Write out exactly the lines of the entries below from the one holding "grey plate C4:E4" to the one holding "cyan brick B2:G2", inclusive, and leave out all other lines.
──────────────────────────────
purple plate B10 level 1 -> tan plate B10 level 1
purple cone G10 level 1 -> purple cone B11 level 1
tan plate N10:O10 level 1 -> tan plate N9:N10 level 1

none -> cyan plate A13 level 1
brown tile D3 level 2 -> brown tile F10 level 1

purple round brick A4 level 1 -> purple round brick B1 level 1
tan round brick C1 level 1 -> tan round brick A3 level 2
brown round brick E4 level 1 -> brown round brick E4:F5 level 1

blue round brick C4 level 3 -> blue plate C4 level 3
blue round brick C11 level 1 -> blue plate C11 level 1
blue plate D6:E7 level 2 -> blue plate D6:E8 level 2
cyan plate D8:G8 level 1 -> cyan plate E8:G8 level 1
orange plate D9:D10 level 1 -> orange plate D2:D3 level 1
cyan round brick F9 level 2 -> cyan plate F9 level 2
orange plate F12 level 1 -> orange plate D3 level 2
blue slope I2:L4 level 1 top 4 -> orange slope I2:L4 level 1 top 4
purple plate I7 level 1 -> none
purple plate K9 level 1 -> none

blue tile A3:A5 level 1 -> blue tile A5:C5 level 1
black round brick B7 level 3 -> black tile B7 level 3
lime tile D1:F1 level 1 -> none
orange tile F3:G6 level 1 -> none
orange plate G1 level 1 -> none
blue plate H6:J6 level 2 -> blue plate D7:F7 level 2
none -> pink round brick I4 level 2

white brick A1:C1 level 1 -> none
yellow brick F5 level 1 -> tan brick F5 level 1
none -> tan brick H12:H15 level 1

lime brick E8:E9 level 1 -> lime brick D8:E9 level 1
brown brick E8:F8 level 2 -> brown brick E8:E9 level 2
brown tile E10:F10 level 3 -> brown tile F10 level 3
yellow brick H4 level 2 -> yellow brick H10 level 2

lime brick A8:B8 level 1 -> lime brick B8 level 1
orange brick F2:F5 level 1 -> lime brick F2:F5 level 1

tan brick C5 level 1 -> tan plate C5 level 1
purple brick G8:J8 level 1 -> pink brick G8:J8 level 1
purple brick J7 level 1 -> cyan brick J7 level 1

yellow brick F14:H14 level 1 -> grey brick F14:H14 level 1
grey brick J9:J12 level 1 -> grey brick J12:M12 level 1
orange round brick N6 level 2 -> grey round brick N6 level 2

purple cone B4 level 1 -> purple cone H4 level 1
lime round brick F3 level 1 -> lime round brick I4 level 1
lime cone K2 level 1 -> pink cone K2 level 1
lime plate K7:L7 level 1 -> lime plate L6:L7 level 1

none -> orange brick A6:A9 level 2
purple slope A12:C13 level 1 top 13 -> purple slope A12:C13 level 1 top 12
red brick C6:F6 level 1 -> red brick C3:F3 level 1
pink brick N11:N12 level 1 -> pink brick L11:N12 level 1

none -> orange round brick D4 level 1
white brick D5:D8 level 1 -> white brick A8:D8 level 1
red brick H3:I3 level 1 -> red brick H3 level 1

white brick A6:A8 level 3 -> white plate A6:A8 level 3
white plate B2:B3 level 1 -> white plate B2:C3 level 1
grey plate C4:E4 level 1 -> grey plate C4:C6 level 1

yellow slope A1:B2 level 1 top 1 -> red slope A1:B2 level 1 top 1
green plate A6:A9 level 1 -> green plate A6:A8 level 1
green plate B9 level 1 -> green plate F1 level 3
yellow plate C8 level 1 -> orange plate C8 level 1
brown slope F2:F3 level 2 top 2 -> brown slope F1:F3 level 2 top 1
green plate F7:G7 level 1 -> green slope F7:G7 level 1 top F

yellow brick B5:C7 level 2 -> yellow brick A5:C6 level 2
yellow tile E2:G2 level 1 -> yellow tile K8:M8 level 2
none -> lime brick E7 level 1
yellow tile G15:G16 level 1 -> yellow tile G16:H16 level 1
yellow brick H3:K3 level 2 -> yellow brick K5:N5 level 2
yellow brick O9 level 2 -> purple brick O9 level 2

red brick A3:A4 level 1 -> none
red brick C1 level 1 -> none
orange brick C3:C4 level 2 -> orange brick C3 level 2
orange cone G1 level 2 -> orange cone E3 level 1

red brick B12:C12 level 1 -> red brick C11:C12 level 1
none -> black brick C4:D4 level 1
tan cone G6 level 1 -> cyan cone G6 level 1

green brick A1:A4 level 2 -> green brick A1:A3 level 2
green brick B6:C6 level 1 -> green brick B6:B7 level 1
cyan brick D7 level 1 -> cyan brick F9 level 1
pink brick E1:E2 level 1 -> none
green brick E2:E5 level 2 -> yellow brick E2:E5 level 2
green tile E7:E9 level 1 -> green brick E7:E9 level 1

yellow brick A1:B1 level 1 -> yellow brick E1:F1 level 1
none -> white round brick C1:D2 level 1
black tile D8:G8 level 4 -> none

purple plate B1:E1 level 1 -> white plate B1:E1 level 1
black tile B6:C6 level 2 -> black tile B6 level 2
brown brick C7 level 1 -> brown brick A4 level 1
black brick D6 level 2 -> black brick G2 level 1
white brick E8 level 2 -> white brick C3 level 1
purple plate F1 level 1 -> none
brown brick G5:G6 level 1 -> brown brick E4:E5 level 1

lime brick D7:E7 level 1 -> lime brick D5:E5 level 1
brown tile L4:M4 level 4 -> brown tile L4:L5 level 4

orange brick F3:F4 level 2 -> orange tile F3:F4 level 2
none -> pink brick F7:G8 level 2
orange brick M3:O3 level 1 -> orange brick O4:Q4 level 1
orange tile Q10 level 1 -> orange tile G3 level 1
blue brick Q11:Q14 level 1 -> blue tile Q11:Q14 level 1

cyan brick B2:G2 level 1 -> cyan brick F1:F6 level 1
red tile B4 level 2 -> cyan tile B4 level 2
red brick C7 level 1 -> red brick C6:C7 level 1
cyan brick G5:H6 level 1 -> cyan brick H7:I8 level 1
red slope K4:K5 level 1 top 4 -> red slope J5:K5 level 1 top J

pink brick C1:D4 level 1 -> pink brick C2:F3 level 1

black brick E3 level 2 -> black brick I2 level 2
──────────────────────────────
[Result of this task]
grey plate C4:E4 level 1 -> grey plate C4:C6 level 1

yellow slope A1:B2 level 1 top 1 -> red slope A1:B2 level 1 top 1
green plate A6:A9 level 1 -> green plate A6:A8 level 1
green plate B9 level 1 -> green plate F1 level 3
yellow plate C8 level 1 -> orange plate C8 level 1
brown slope F2:F3 level 2 top 2 -> brown slope F1:F3 level 2 top 1
green plate F7:G7 level 1 -> green slope F7:G7 level 1 top F

yellow brick B5:C7 level 2 -> yellow brick A5:C6 level 2
yellow tile E2:G2 level 1 -> yellow tile K8:M8 level 2
none -> lime brick E7 level 1
yellow tile G15:G16 level 1 -> yellow tile G16:H16 level 1
yellow brick H3:K3 level 2 -> yellow brick K5:N5 level 2
yellow brick O9 level 2 -> purple brick O9 level 2

red brick A3:A4 level 1 -> none
red brick C1 level 1 -> none
orange brick C3:C4 level 2 -> orange brick C3 level 2
orange cone G1 level 2 -> orange cone E3 level 1

red brick B12:C12 level 1 -> red brick C11:C12 level 1
none -> black brick C4:D4 level 1
tan cone G6 level 1 -> cyan cone G6 level 1

green brick A1:A4 level 2 -> green brick A1:A3 level 2
green brick B6:C6 level 1 -> green brick B6:B7 level 1
cyan brick D7 level 1 -> cyan brick F9 level 1
pink brick E1:E2 level 1 -> none
green brick E2:E5 level 2 -> yellow brick E2:E5 level 2
green tile E7:E9 level 1 -> green brick E7:E9 level 1

yellow brick A1:B1 level 1 -> yellow brick E1:F1 level 1
none -> white round brick C1:D2 level 1
black tile D8:G8 level 4 -> none

purple plate B1:E1 level 1 -> white plate B1:E1 level 1
black tile B6:C6 level 2 -> black tile B6 level 2
brown brick C7 level 1 -> brown brick A4 level 1
black brick D6 level 2 -> black brick G2 level 1
white brick E8 level 2 -> white brick C3 level 1
purple plate F1 level 1 -> none
brown brick G5:G6 level 1 -> brown brick E4:E5 level 1

lime brick D7:E7 level 1 -> lime brick D5:E5 level 1
brown tile L4:M4 level 4 -> brown tile L4:L5 level 4

orange brick F3:F4 level 2 -> orange tile F3:F4 level 2
none -> pink brick F7:G8 level 2
orange brick M3:O3 level 1 -> orange brick O4:Q4 level 1
orange tile Q10 level 1 -> orange tile G3 level 1
blue brick Q11:Q14 level 1 -> blue tile Q11:Q14 level 1

cyan brick B2:G2 level 1 -> cyan brick F1:F6 level 1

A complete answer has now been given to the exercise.